▶ Action item
Produce a verbatim copy of the data below that contains no pictures.

▶ Entries supplied
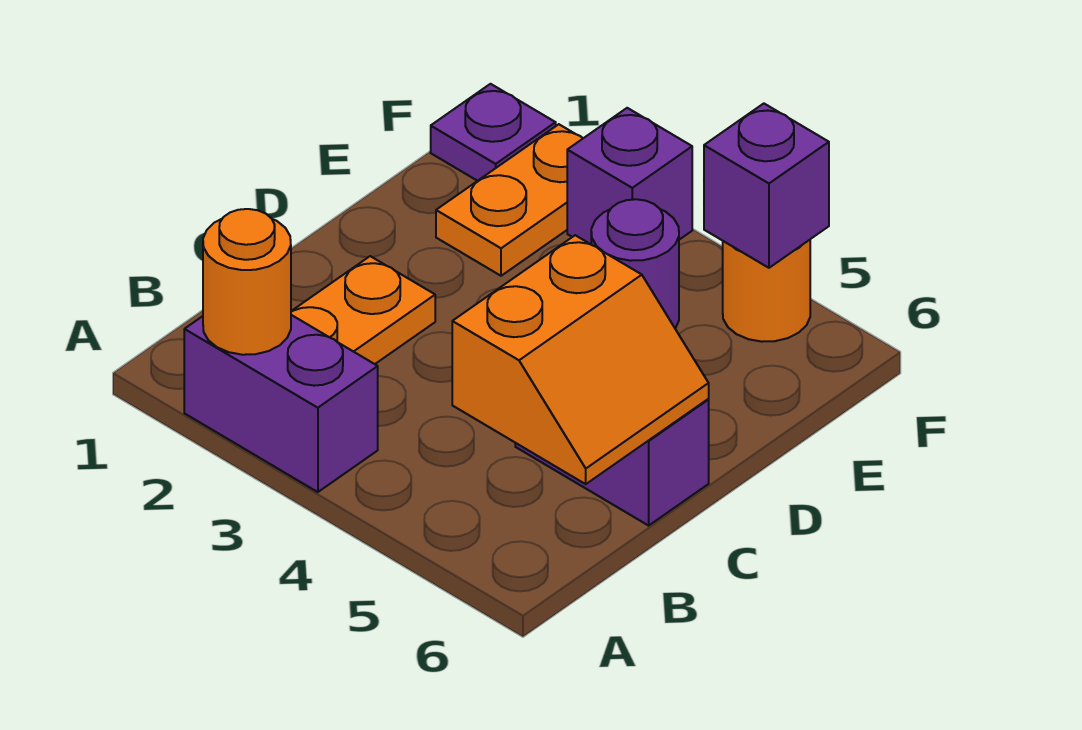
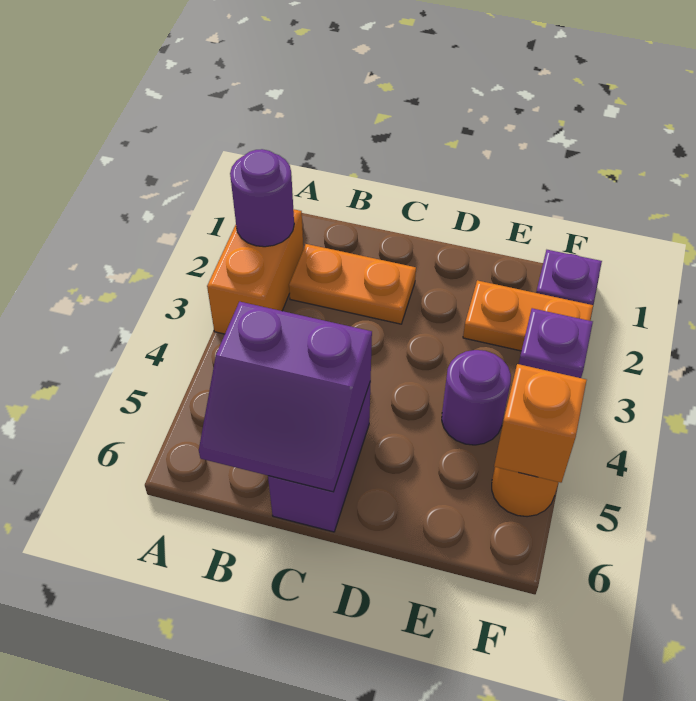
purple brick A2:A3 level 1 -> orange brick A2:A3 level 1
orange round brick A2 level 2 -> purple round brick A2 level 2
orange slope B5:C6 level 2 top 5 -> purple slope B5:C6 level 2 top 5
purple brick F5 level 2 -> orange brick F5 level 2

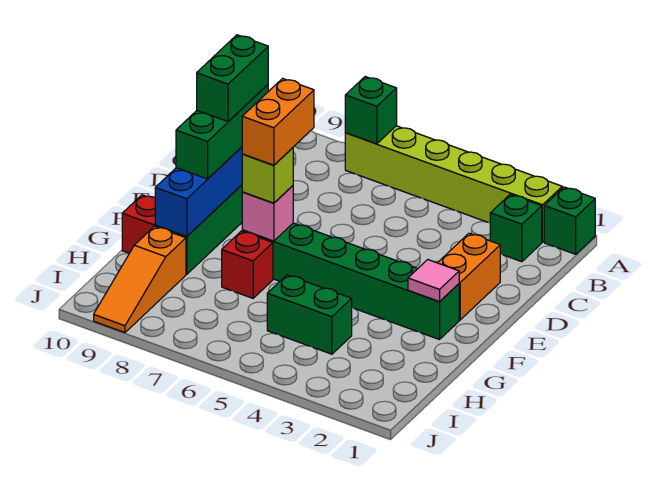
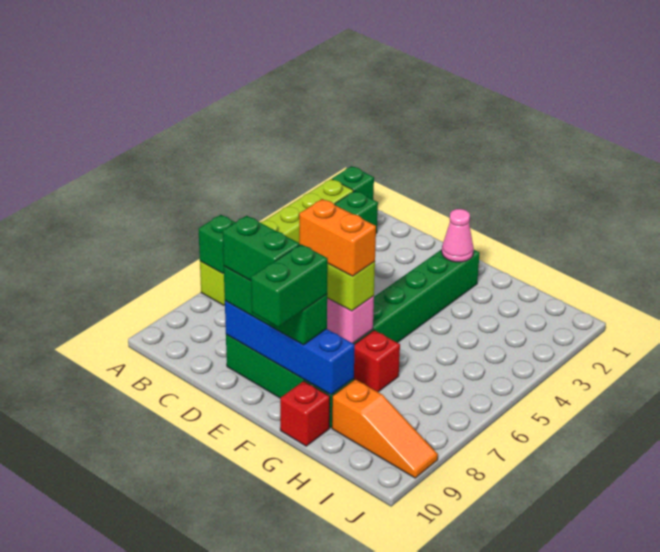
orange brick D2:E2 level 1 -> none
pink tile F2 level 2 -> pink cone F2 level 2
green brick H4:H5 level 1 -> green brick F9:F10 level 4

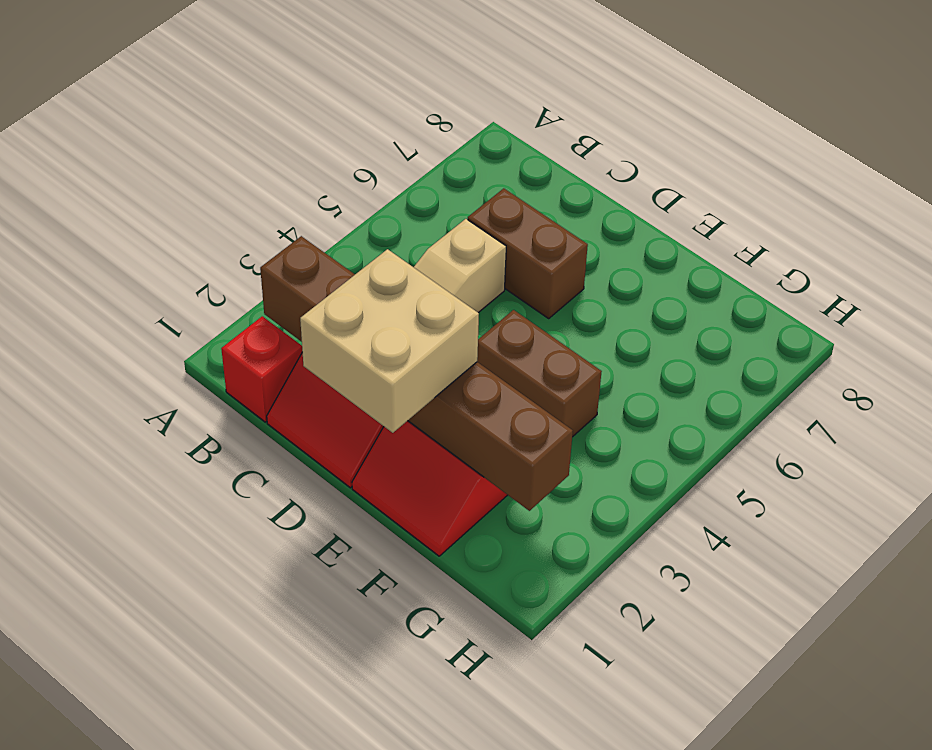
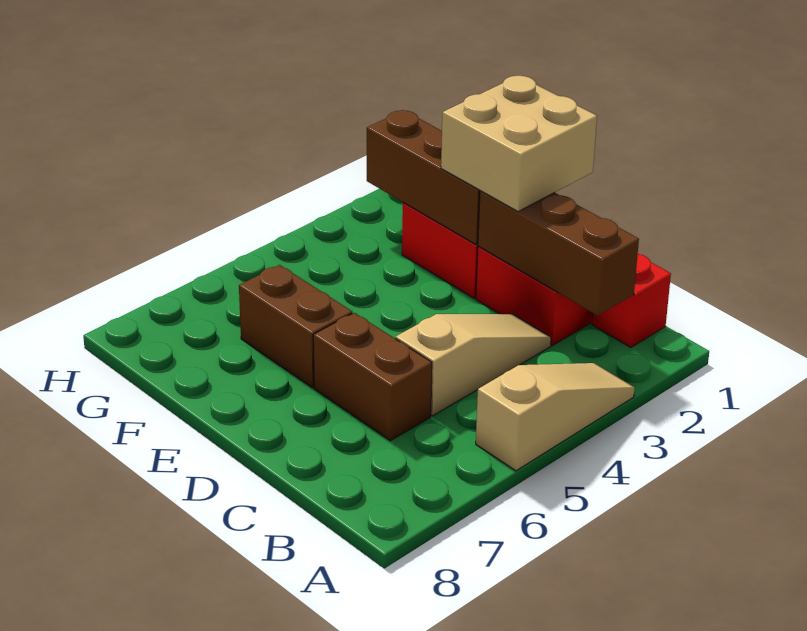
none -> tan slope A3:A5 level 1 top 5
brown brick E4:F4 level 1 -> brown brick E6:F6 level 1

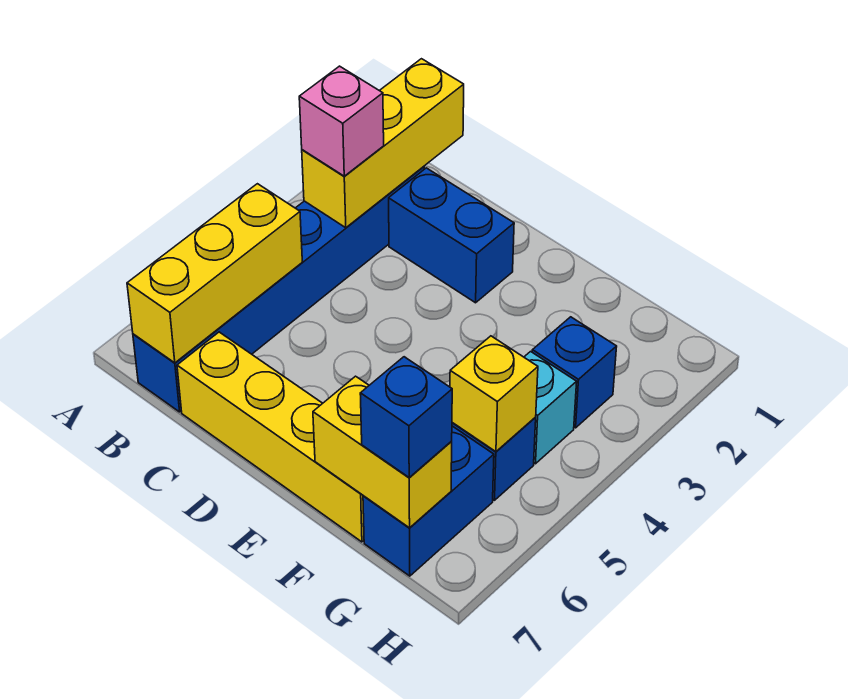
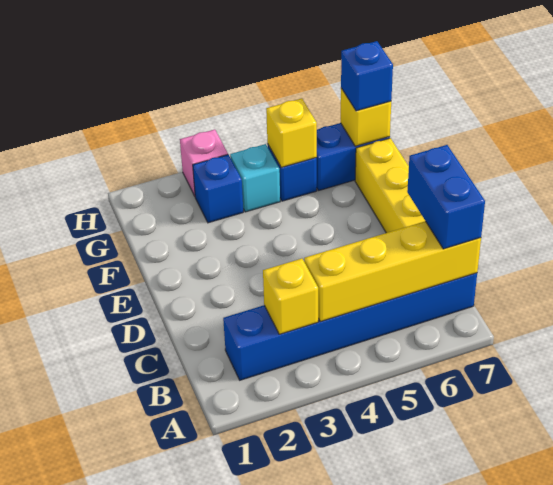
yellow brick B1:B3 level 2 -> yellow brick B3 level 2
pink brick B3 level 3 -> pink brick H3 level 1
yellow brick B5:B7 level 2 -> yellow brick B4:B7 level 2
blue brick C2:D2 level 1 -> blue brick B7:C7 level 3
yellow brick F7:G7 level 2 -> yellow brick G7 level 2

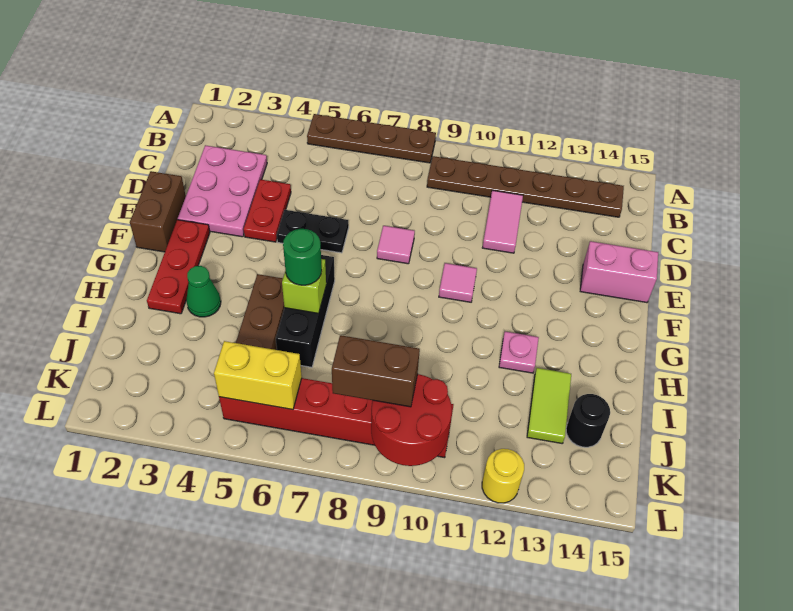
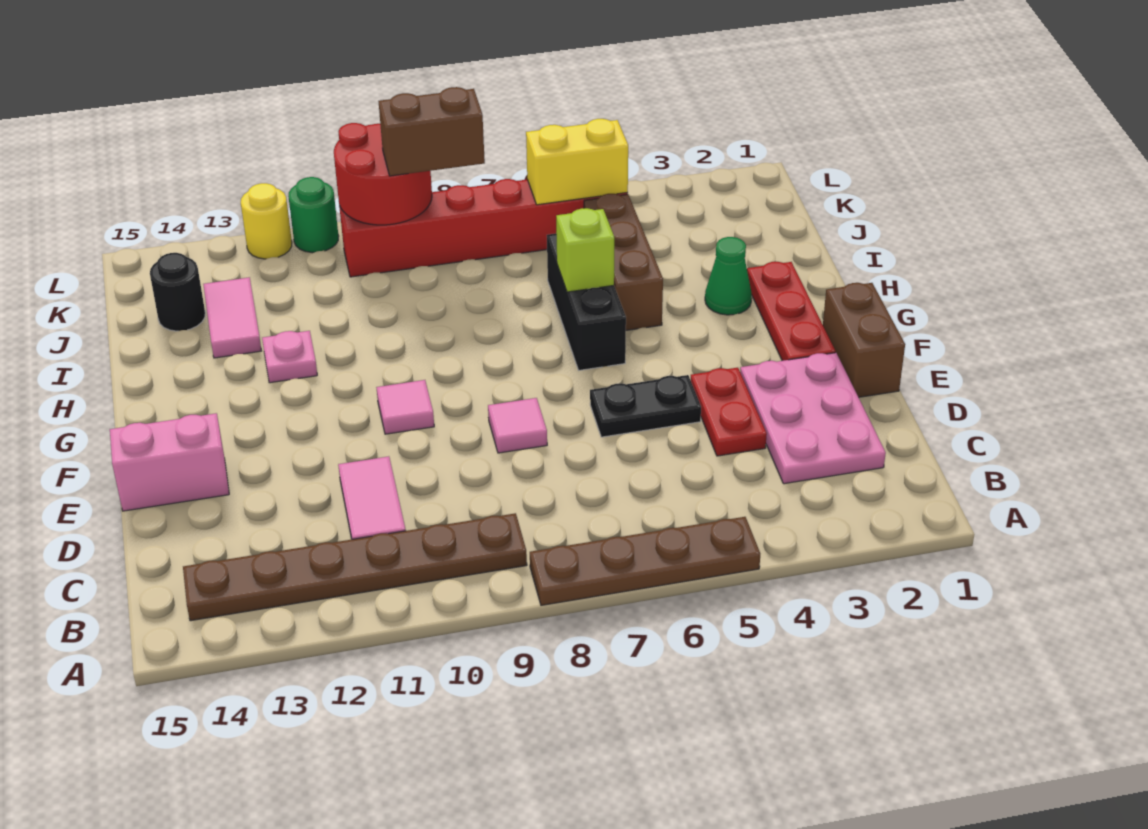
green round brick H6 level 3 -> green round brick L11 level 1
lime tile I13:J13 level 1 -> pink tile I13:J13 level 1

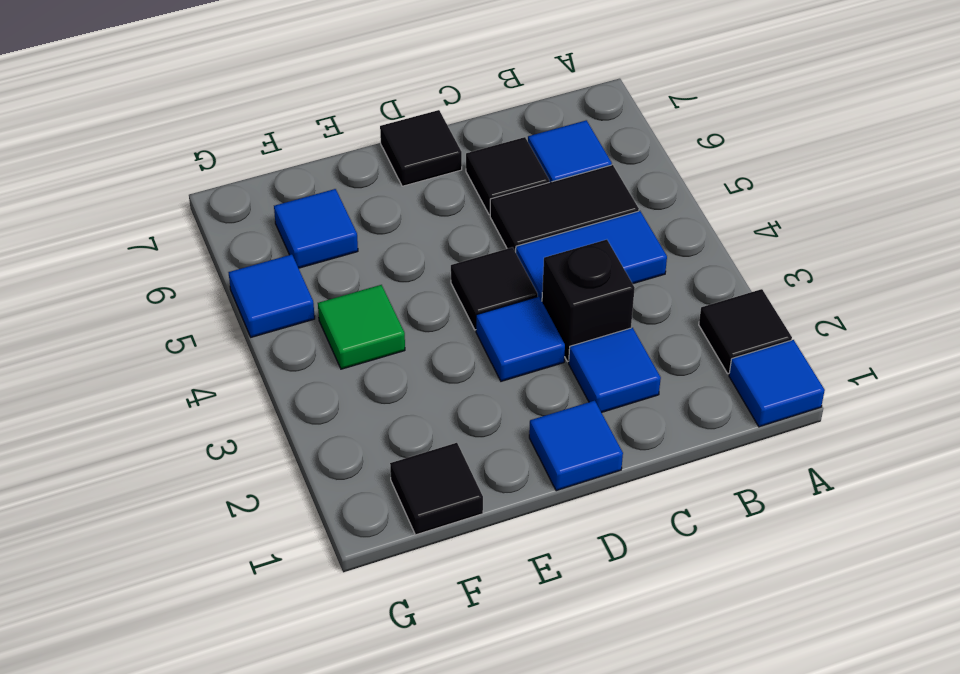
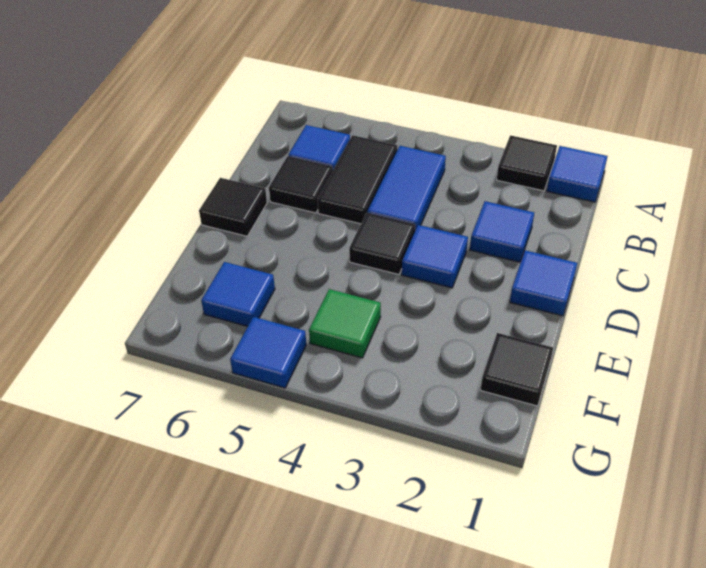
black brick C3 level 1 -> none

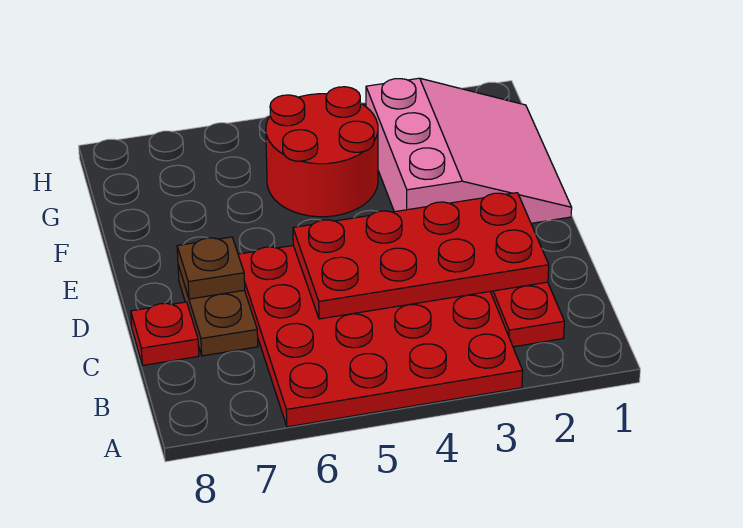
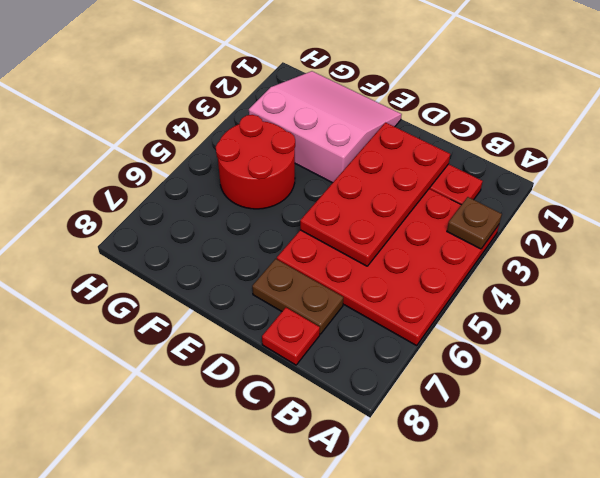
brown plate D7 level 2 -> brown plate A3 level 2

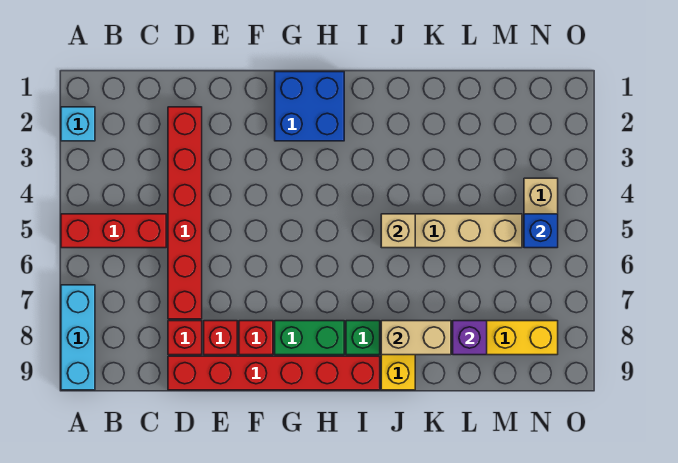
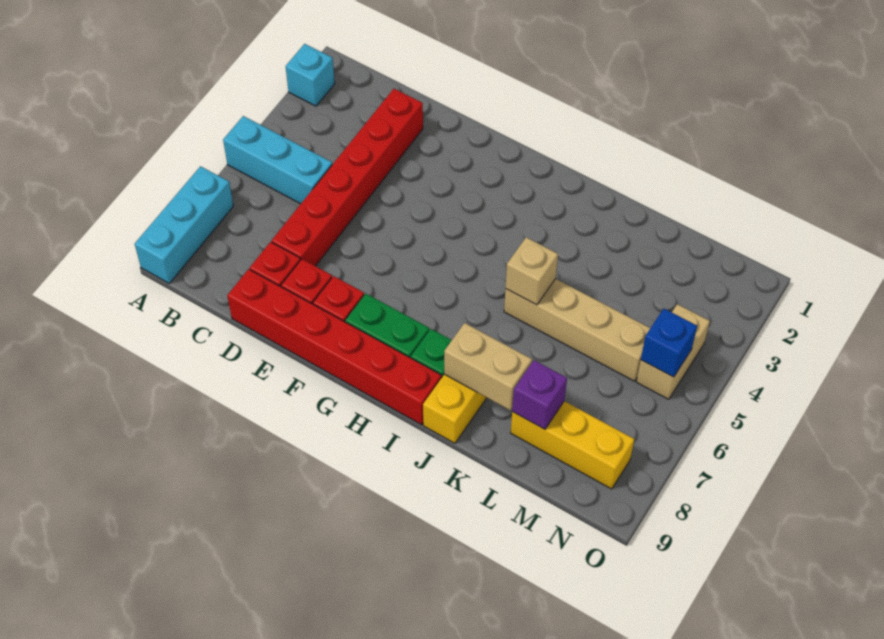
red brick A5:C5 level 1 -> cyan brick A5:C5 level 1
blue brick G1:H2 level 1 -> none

▶ Task response
purple brick A2:A3 level 1 -> orange brick A2:A3 level 1
orange round brick A2 level 2 -> purple round brick A2 level 2
orange slope B5:C6 level 2 top 5 -> purple slope B5:C6 level 2 top 5
purple brick F5 level 2 -> orange brick F5 level 2

orange brick D2:E2 level 1 -> none
pink tile F2 level 2 -> pink cone F2 level 2
green brick H4:H5 level 1 -> green brick F9:F10 level 4

none -> tan slope A3:A5 level 1 top 5
brown brick E4:F4 level 1 -> brown brick E6:F6 level 1

yellow brick B1:B3 level 2 -> yellow brick B3 level 2
pink brick B3 level 3 -> pink brick H3 level 1
yellow brick B5:B7 level 2 -> yellow brick B4:B7 level 2
blue brick C2:D2 level 1 -> blue brick B7:C7 level 3
yellow brick F7:G7 level 2 -> yellow brick G7 level 2

green round brick H6 level 3 -> green round brick L11 level 1
lime tile I13:J13 level 1 -> pink tile I13:J13 level 1

black brick C3 level 1 -> none

brown plate D7 level 2 -> brown plate A3 level 2

red brick A5:C5 level 1 -> cyan brick A5:C5 level 1
blue brick G1:H2 level 1 -> none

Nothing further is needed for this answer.